_TASK GOAL_:
Copy the lines below that contain "samochód".

_PROVIDED MATERIAL_:
== Segment start ==

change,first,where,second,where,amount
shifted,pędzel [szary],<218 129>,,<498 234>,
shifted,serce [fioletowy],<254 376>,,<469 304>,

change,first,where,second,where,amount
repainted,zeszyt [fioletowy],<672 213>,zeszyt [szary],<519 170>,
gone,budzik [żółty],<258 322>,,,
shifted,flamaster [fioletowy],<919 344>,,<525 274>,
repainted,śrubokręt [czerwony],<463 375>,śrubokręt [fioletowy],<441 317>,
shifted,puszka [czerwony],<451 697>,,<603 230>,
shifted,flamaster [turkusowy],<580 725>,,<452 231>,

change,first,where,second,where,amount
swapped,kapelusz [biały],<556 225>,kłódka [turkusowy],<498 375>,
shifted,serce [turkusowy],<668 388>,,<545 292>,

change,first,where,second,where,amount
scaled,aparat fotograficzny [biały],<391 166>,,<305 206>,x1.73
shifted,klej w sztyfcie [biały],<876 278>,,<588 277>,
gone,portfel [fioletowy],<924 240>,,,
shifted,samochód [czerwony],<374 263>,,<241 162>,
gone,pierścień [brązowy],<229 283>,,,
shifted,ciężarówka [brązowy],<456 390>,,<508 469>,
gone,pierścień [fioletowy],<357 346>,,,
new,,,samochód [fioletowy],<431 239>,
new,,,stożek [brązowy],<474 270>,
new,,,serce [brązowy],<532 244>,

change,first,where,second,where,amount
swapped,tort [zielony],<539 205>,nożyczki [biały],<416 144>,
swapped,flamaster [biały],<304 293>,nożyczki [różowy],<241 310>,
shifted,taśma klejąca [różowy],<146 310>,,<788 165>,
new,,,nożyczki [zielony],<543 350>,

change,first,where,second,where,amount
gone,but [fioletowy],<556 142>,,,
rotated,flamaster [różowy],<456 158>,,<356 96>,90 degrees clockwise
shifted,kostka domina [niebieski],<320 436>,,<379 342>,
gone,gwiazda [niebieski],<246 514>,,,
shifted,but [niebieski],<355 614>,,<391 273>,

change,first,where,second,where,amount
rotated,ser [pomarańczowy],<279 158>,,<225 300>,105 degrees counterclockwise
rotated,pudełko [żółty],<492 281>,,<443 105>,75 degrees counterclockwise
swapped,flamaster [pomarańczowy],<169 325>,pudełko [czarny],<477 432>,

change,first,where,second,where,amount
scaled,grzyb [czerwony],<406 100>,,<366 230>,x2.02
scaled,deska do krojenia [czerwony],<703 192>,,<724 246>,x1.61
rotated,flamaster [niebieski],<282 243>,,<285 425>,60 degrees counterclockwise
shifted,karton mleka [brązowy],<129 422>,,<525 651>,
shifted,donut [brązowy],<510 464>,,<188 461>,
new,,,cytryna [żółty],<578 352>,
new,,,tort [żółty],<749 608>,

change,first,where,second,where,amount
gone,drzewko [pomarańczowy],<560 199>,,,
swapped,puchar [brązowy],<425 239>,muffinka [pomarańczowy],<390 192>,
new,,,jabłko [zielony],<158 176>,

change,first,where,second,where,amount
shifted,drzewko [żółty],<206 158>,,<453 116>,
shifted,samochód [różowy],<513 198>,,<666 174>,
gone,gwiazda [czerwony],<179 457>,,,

== Segment end ==

_SOLUTION FOR THIS TASK_:
shifted,samochód [czerwony],<374 263>,,<241 162>,
new,,,samochód [fioletowy],<431 239>,
shifted,samochód [różowy],<513 198>,,<666 174>,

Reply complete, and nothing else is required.